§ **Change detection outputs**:
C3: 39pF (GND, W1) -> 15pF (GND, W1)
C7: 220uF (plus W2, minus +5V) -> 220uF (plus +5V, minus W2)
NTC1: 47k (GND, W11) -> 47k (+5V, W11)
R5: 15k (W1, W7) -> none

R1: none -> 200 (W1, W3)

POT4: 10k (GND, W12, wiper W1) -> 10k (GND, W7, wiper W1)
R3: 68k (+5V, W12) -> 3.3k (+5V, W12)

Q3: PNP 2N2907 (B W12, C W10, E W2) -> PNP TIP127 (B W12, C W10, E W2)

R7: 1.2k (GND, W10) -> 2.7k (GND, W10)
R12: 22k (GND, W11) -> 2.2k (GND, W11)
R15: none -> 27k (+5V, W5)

...

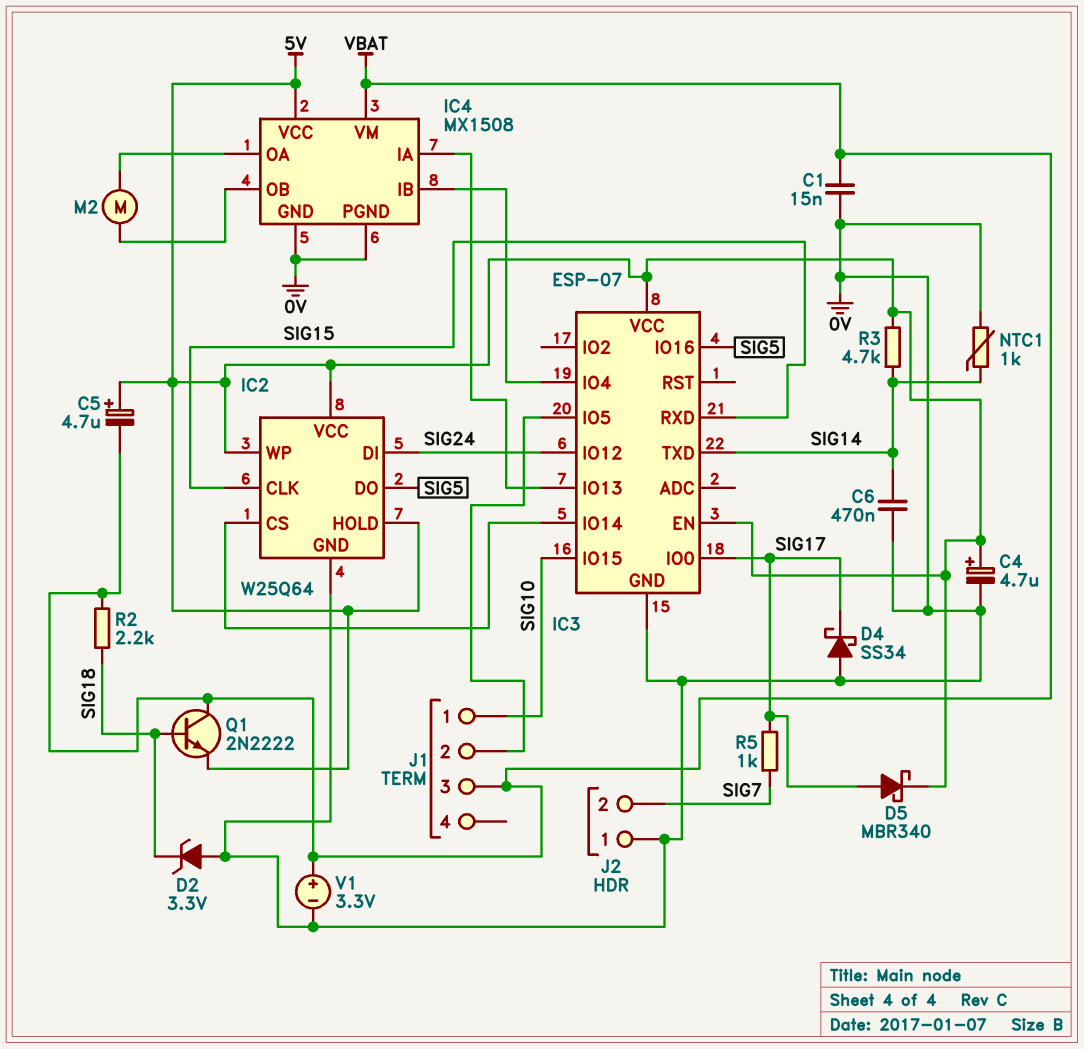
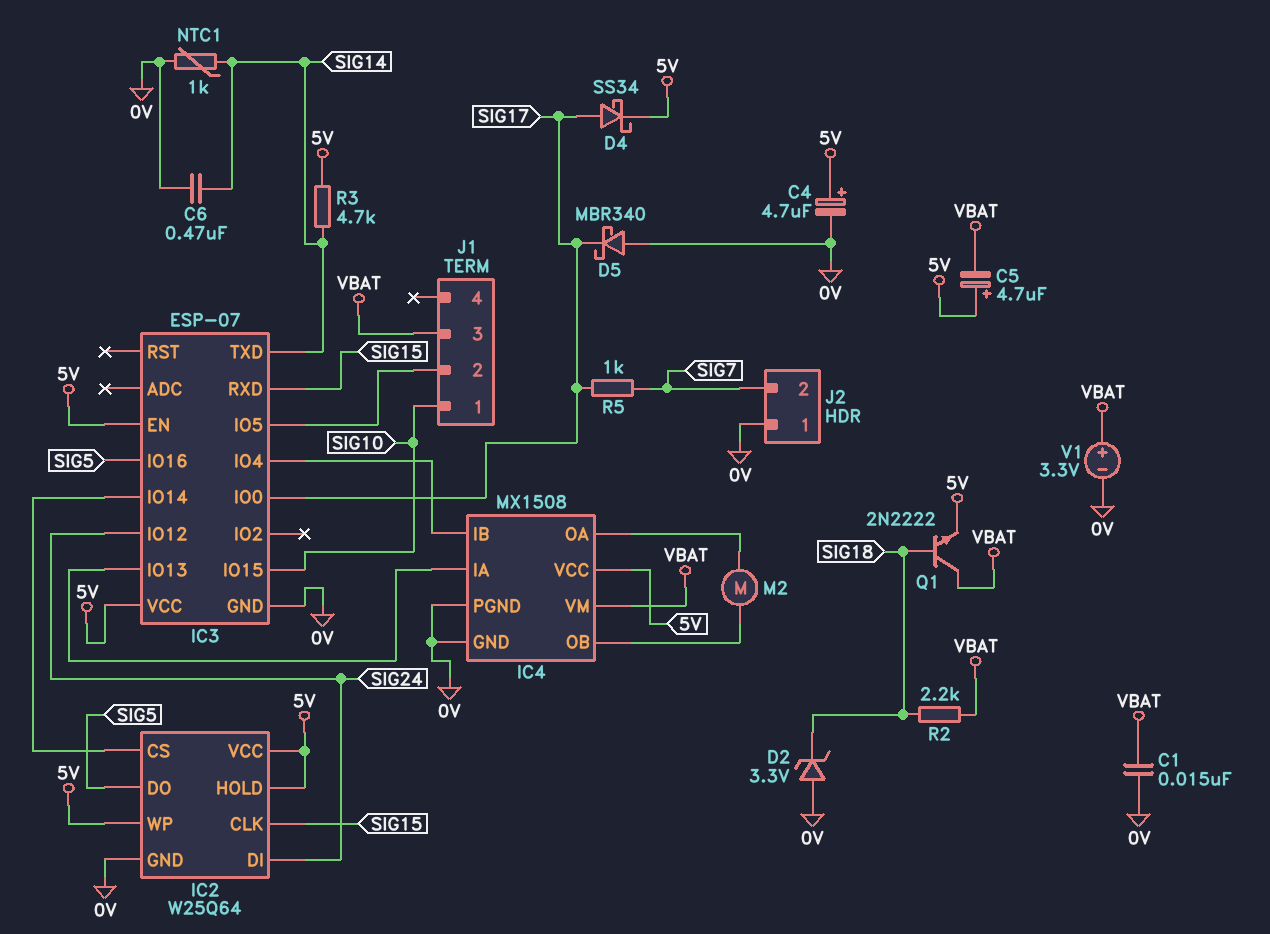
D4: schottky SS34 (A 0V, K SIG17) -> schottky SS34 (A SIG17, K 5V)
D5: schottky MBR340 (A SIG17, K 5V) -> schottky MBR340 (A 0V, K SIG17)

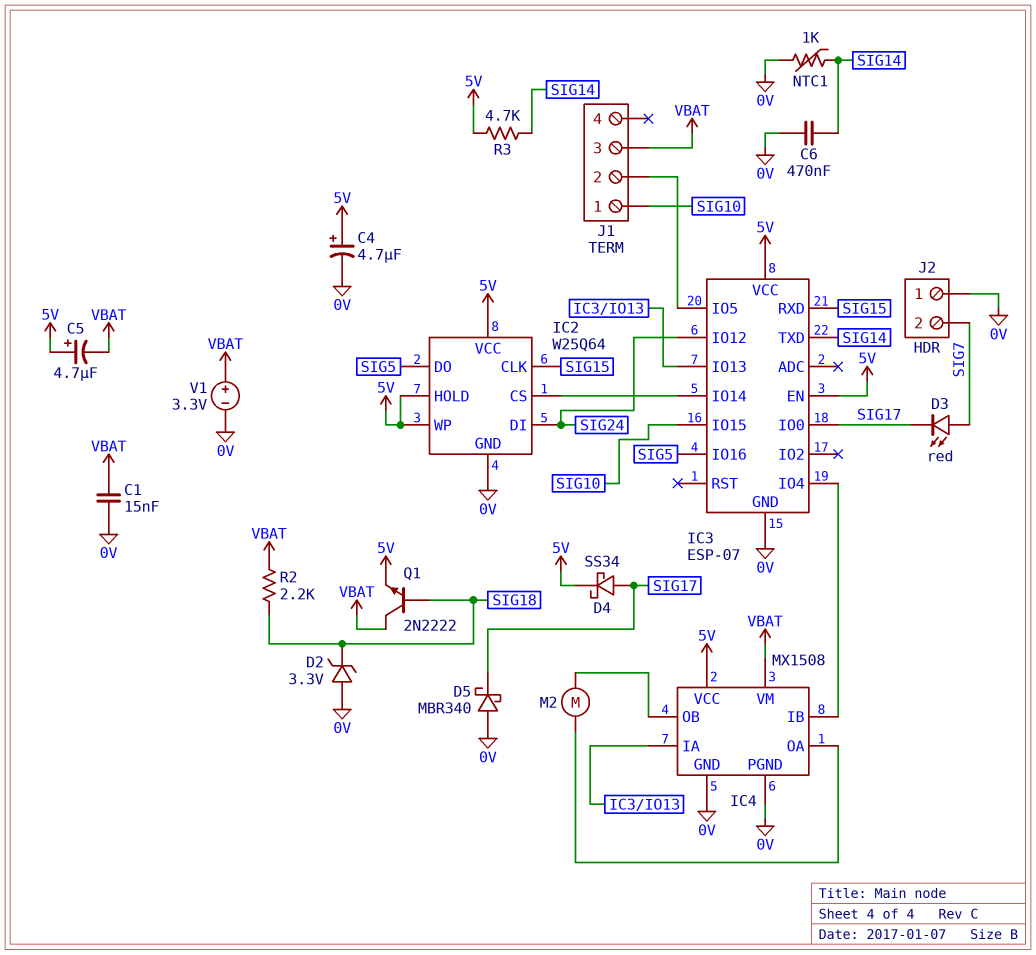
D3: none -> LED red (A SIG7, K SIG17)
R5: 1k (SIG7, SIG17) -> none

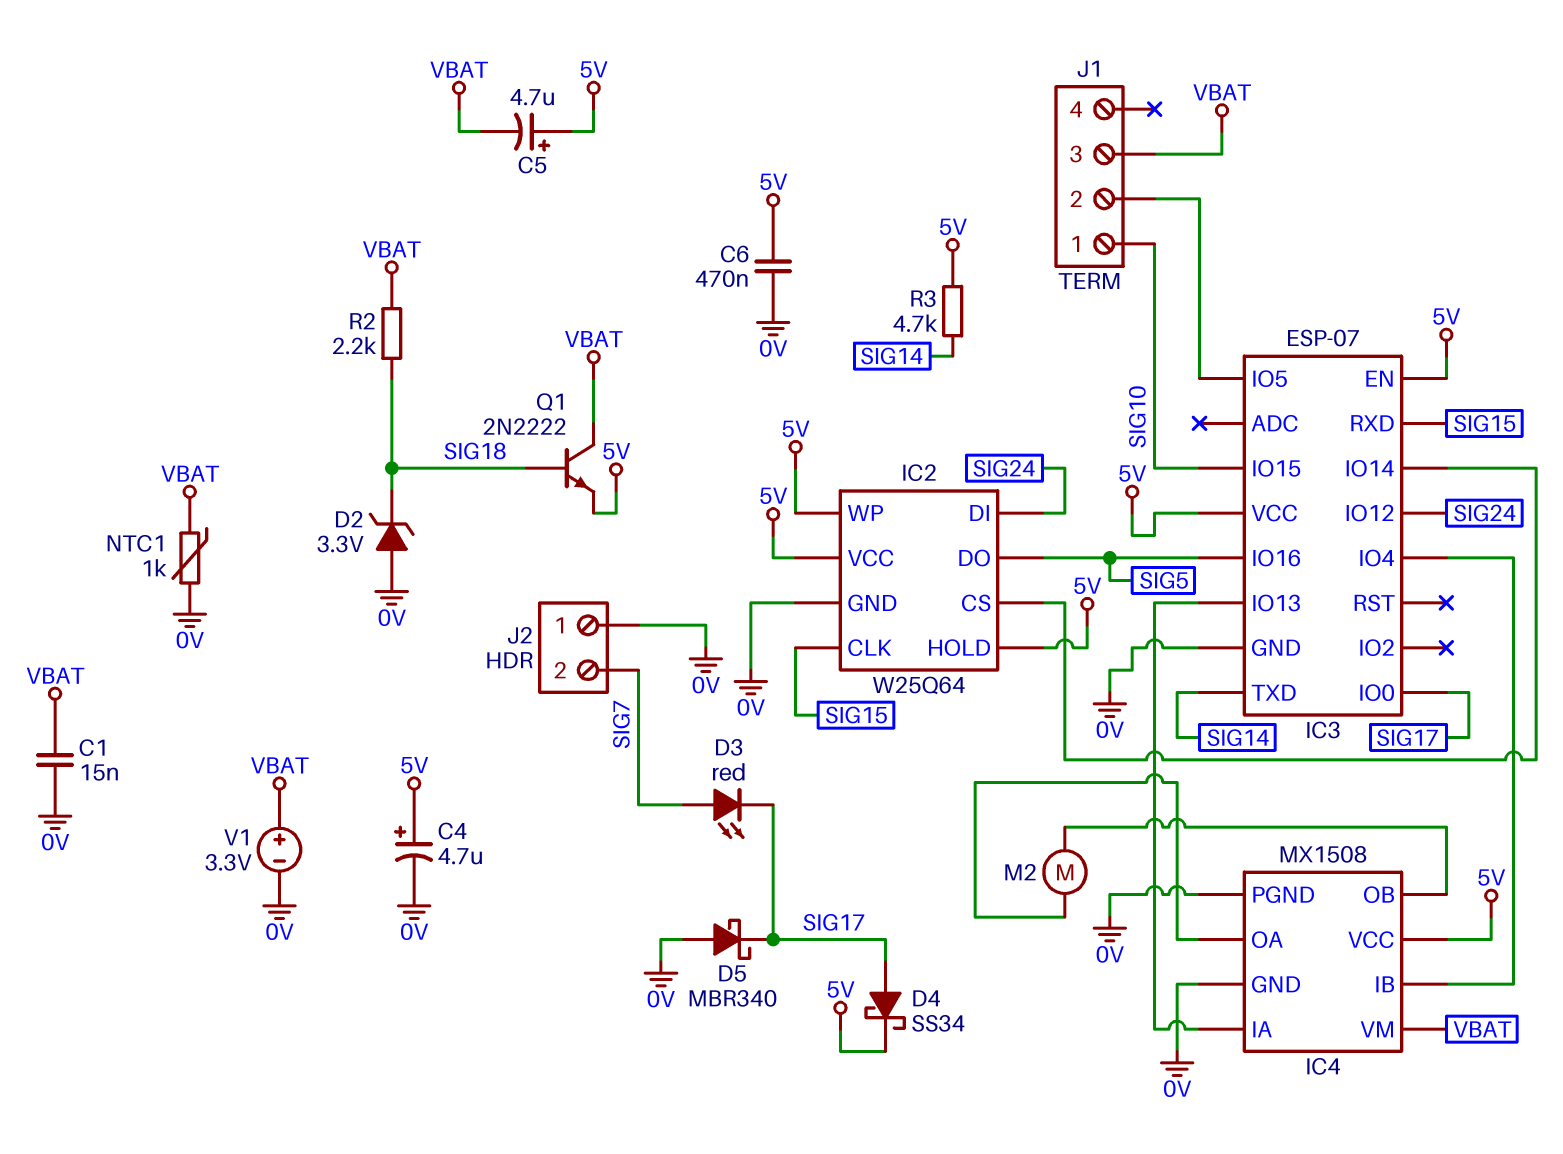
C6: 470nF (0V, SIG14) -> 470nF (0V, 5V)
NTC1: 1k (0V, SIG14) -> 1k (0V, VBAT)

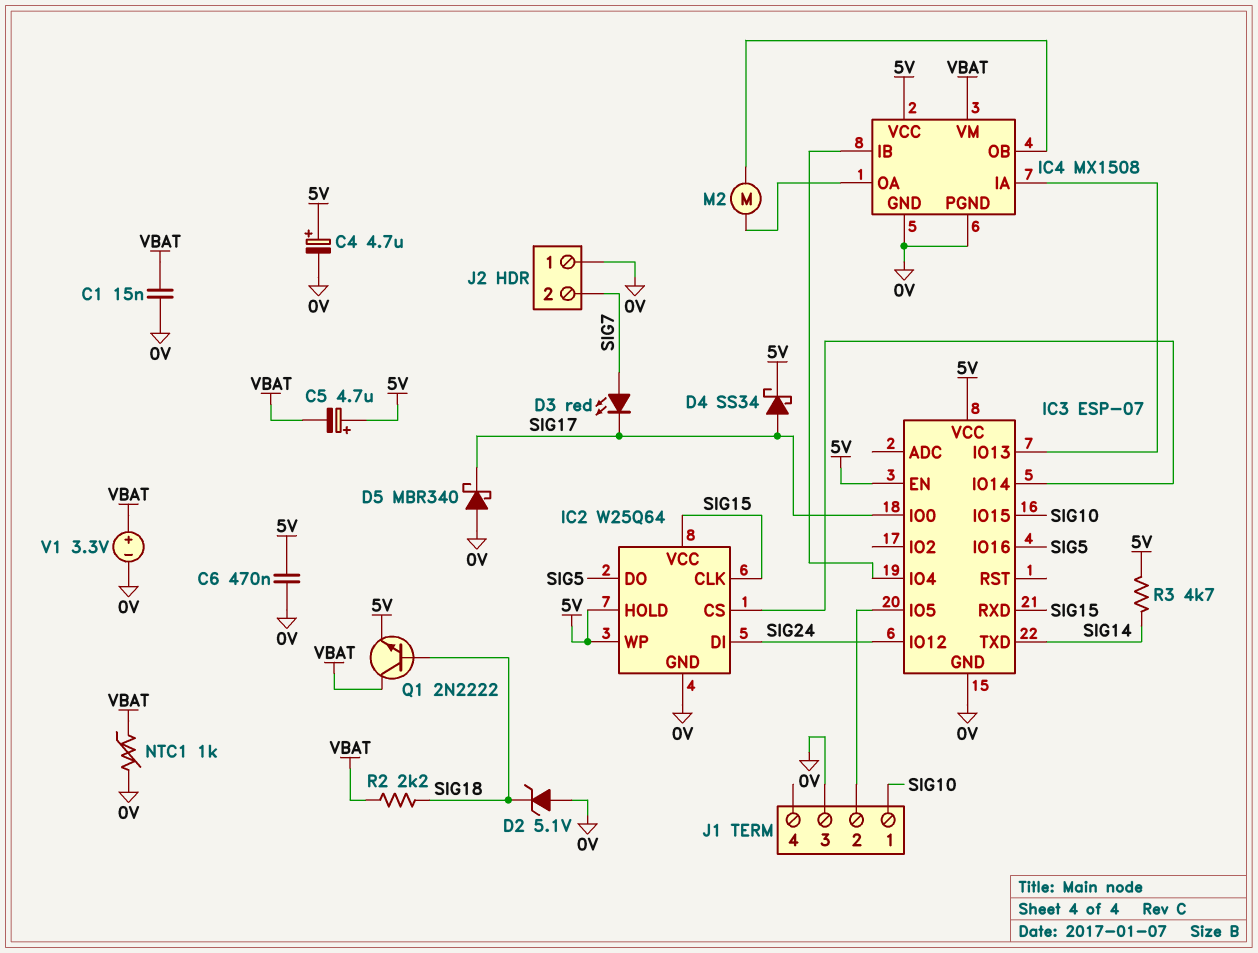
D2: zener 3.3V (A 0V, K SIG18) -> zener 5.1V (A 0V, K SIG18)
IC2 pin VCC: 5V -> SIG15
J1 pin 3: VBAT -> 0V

§ **Work instructions**:
Repeat, exactly as they stand above, the lines from the line with "Q3: PNP 2N2907" to the line with "R15: none -> 27k (+5V, W5)", both lines included.

§ **Exercise output**:
Q3: PNP 2N2907 (B W12, C W10, E W2) -> PNP TIP127 (B W12, C W10, E W2)

R7: 1.2k (GND, W10) -> 2.7k (GND, W10)
R12: 22k (GND, W11) -> 2.2k (GND, W11)
R15: none -> 27k (+5V, W5)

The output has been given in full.